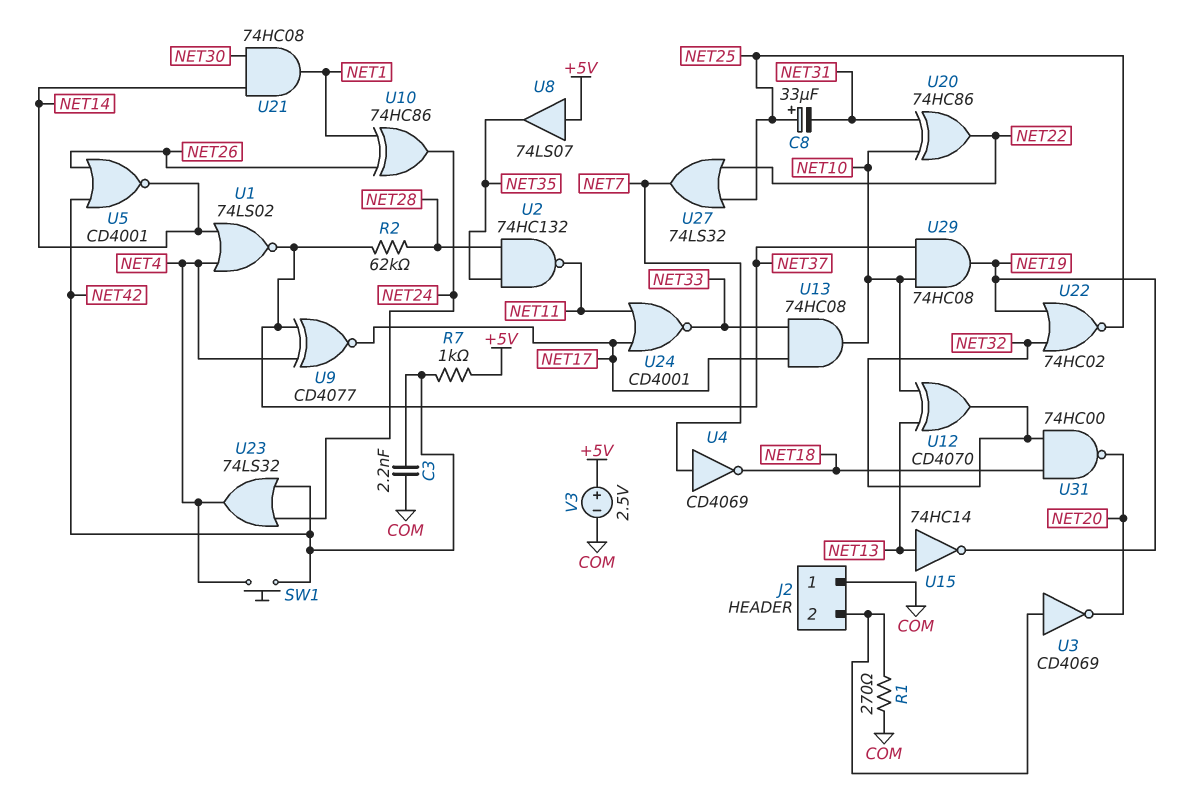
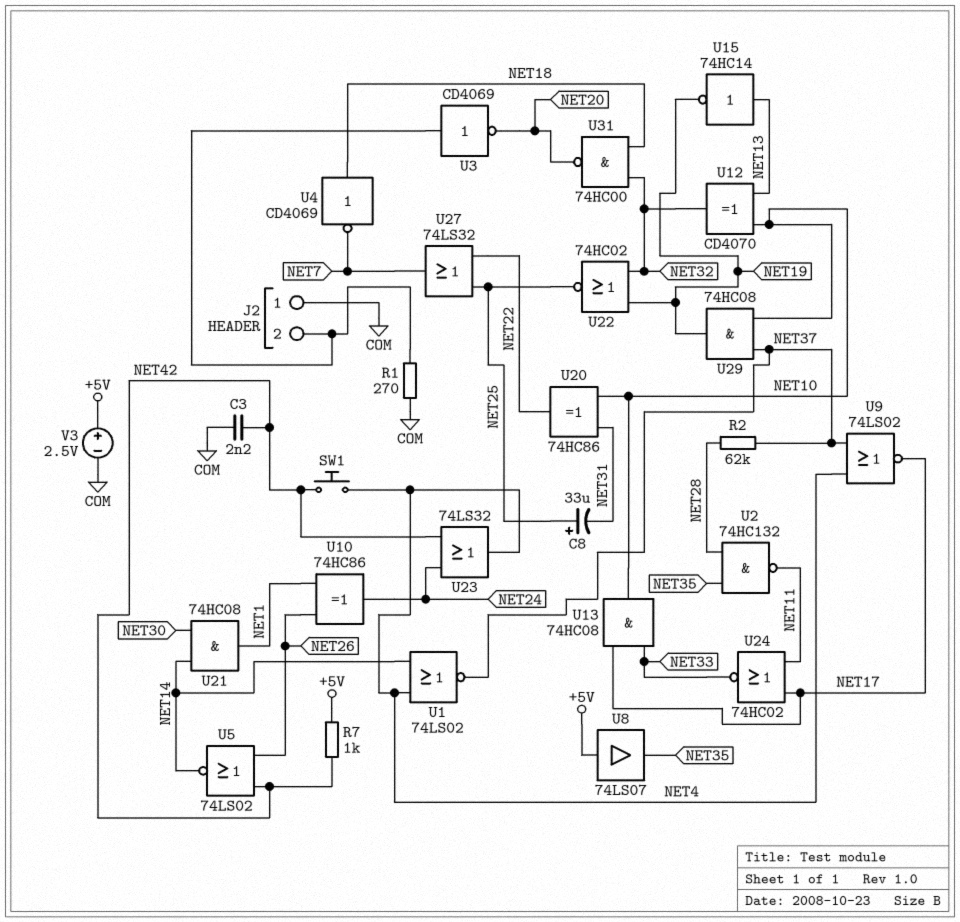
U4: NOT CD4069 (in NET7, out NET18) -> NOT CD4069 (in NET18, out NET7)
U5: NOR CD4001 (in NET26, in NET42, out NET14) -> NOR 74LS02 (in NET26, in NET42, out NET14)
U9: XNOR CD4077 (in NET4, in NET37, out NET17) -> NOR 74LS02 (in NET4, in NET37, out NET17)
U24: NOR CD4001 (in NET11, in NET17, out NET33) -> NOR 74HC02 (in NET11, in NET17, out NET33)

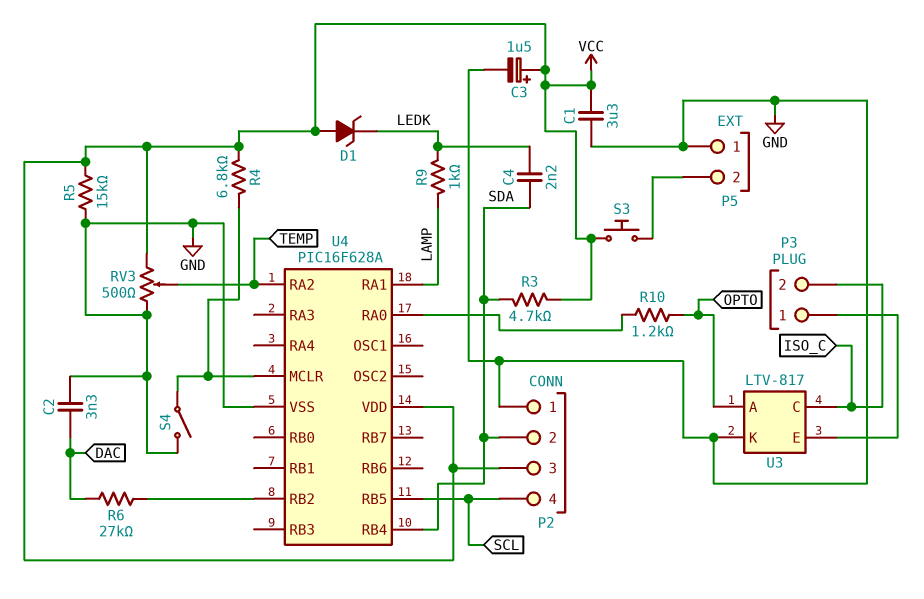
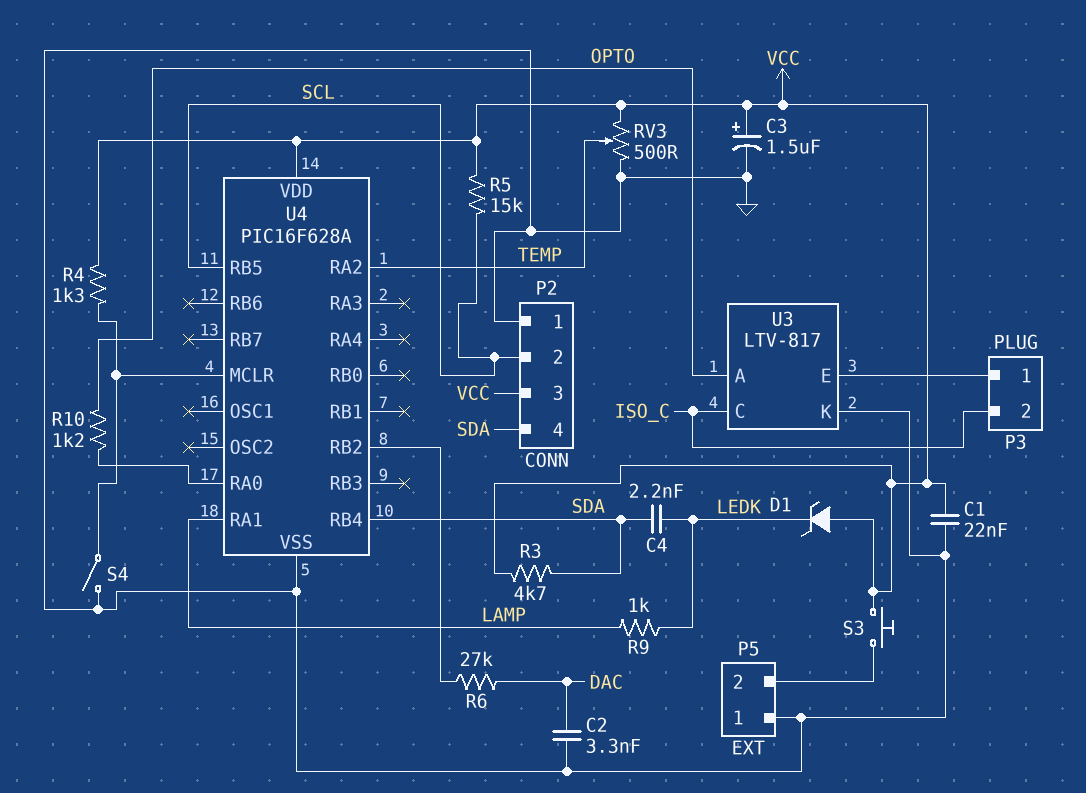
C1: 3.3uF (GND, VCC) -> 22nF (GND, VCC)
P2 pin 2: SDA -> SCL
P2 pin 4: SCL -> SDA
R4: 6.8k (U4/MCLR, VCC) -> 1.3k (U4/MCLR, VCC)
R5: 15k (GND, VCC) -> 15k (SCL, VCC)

- - -

§ **Prompt**: What is needed is an exact copy of the lines from the one containing "R4: 6.8k (U4/MCLR, VCC)" to the end of the data; please add nothing else.

§ **Your solution**:
R4: 6.8k (U4/MCLR, VCC) -> 1.3k (U4/MCLR, VCC)
R5: 15k (GND, VCC) -> 15k (SCL, VCC)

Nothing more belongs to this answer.